# WHAT YOU NEED TO DO
Report how many lines of the data contain the string "pentagon". Add nothing.

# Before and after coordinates

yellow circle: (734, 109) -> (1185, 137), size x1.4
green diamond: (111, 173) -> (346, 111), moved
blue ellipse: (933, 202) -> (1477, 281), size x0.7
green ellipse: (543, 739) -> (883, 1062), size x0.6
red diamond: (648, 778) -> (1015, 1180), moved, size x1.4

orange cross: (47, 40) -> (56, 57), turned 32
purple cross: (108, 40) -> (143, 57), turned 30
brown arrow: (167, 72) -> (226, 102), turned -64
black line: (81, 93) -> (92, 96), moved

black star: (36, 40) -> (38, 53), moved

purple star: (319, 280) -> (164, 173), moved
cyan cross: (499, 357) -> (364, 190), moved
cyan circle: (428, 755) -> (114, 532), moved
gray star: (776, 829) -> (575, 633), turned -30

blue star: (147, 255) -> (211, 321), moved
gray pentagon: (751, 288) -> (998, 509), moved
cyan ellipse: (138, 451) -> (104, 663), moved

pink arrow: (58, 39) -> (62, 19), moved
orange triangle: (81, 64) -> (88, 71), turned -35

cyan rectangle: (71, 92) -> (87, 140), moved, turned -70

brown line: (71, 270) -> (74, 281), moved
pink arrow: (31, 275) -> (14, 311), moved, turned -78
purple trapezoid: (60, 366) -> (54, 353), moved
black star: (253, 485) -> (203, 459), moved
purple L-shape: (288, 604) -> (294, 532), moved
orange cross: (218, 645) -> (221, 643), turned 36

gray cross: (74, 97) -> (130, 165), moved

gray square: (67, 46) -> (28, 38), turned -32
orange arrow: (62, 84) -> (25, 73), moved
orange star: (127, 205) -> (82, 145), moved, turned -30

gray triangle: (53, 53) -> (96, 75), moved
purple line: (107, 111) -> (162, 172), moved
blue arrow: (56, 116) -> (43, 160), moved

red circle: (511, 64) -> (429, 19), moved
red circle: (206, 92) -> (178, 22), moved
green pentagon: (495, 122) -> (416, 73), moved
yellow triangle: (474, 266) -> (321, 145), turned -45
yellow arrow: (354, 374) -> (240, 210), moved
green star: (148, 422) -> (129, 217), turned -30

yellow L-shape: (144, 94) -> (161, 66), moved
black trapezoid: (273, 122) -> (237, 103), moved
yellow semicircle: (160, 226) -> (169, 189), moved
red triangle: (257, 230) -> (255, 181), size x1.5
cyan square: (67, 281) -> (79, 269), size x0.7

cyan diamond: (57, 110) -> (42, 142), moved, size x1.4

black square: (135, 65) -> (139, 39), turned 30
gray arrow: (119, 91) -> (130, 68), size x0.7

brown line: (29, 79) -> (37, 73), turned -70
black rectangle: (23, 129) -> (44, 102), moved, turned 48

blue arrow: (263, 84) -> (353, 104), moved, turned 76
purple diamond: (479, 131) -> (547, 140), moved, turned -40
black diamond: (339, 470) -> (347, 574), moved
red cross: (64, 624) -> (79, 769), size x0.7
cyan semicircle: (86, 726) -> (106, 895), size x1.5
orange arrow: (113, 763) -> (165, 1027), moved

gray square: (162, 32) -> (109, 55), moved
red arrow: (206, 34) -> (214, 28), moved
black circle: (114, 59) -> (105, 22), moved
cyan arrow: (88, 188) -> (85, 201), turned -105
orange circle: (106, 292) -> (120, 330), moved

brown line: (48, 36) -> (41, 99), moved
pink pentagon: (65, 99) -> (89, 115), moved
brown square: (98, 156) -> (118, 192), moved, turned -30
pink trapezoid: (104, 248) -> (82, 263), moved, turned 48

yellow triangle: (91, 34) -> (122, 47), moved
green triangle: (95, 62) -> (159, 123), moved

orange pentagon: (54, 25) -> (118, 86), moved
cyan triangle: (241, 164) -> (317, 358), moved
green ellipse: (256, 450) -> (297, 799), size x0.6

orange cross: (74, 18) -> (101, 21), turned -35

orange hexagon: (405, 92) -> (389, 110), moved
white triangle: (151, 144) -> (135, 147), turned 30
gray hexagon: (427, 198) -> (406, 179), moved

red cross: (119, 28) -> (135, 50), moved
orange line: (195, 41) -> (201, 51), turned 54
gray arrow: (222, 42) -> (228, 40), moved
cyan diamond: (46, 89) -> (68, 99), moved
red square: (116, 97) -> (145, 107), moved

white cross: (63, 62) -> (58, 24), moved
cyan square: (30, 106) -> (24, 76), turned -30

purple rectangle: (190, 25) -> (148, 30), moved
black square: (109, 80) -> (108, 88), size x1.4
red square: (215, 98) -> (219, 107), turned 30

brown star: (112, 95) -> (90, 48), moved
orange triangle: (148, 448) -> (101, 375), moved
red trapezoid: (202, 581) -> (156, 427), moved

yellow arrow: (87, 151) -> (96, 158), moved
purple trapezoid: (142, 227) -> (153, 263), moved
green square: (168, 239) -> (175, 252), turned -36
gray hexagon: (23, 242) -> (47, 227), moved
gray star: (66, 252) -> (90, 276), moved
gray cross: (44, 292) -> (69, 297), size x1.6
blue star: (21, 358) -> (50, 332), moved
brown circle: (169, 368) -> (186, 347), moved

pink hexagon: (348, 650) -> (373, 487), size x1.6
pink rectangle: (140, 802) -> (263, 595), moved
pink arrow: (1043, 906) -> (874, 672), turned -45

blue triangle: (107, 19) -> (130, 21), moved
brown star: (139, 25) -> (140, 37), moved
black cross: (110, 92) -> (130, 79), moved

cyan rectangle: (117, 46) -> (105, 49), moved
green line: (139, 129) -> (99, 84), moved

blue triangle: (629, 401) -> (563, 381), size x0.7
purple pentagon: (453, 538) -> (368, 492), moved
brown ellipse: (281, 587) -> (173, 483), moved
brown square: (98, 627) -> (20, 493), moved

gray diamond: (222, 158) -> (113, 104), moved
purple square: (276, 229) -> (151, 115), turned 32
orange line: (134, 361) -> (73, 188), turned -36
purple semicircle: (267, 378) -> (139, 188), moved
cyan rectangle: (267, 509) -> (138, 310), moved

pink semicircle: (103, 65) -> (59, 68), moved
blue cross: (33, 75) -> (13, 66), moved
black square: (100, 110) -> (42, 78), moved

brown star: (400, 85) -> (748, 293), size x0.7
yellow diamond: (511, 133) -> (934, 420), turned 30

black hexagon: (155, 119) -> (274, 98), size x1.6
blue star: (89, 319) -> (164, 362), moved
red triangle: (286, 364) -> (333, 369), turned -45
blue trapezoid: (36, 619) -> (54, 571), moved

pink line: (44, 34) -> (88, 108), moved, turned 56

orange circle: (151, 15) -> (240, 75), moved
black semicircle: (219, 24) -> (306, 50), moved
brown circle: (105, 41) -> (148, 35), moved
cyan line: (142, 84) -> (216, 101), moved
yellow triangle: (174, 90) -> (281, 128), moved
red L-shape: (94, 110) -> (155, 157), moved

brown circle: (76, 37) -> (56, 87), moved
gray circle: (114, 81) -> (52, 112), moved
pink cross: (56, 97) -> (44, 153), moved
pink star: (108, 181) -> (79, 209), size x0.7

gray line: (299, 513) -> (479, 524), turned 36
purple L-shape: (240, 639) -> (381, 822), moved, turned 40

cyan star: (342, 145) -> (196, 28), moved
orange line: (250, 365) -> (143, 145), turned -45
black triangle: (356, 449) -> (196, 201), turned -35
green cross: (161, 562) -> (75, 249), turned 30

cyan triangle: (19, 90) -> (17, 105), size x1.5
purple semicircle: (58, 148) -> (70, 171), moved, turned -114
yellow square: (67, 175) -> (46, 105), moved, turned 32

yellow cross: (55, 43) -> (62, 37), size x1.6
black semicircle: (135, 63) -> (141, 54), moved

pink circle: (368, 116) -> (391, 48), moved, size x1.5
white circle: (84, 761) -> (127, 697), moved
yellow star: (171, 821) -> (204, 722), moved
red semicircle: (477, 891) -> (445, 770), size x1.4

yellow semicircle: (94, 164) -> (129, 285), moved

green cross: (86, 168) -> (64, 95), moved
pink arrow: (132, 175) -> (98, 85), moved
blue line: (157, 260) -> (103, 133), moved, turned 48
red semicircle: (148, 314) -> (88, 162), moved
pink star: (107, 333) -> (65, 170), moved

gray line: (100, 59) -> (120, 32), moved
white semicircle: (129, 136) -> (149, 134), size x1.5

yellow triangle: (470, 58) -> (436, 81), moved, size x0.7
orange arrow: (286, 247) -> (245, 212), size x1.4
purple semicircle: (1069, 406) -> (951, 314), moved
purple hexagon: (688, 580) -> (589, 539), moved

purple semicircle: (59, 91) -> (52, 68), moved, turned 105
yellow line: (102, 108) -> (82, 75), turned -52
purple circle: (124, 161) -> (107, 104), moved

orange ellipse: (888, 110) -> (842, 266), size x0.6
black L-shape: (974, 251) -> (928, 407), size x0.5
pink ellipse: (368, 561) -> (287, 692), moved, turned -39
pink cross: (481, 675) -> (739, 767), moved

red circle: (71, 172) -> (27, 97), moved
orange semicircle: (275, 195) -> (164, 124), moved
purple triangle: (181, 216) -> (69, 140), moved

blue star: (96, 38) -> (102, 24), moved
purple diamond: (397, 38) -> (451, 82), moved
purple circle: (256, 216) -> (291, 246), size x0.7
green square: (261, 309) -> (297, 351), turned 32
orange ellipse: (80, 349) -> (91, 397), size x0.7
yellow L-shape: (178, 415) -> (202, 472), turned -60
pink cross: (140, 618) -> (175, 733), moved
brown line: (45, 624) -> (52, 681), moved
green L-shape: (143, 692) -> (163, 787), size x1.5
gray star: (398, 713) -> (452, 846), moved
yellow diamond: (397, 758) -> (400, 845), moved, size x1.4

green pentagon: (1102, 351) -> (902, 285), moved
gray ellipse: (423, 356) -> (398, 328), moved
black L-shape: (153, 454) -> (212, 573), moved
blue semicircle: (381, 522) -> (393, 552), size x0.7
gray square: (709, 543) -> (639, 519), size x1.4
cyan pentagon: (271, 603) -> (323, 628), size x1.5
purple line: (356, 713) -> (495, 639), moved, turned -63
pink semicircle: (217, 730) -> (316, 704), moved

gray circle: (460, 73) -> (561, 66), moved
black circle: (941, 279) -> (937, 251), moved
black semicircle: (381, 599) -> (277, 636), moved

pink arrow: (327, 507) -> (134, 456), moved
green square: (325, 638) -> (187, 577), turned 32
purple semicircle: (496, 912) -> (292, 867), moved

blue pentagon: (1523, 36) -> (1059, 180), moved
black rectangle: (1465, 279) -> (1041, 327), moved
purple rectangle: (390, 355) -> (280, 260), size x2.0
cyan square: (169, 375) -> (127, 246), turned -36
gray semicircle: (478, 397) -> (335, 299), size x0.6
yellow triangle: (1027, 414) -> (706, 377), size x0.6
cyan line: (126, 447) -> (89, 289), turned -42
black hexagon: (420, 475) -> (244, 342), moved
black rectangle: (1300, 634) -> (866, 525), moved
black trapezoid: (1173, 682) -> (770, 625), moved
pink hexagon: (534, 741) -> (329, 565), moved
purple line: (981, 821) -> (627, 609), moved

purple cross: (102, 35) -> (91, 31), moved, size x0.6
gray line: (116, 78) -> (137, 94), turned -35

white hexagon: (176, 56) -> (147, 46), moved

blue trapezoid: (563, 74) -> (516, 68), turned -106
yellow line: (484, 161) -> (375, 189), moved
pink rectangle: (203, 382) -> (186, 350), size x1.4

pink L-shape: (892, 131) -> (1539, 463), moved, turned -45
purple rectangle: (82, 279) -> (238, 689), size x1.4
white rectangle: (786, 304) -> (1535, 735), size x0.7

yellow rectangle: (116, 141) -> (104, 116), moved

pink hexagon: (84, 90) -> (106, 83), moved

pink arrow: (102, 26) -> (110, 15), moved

# YOUR SOLUTION
8